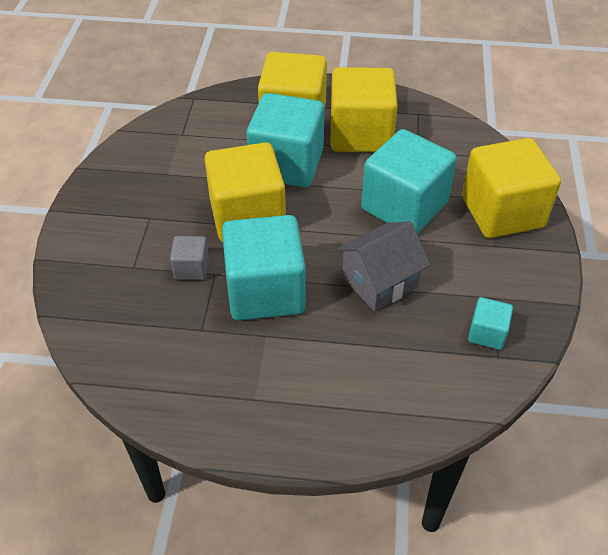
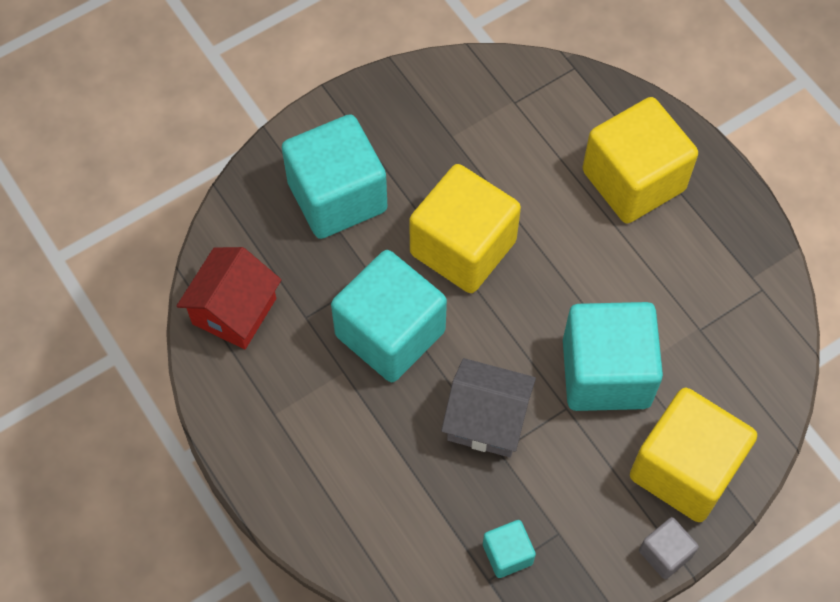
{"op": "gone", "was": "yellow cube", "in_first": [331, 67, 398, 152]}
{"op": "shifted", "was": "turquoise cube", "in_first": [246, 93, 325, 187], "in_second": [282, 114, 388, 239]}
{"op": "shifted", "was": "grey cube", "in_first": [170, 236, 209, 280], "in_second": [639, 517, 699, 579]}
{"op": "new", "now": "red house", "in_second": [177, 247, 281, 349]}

== == ==

▶ [TASK STATEMENT]:
The copy must match the listing above exactly but contain no pictures.

▶ [EXERCISE RESULT]:
{"op": "gone", "was": "yellow cube", "in_first": [331, 67, 398, 152]}
{"op": "shifted", "was": "turquoise cube", "in_first": [246, 93, 325, 187], "in_second": [282, 114, 388, 239]}
{"op": "shifted", "was": "grey cube", "in_first": [170, 236, 209, 280], "in_second": [639, 517, 699, 579]}
{"op": "new", "now": "red house", "in_second": [177, 247, 281, 349]}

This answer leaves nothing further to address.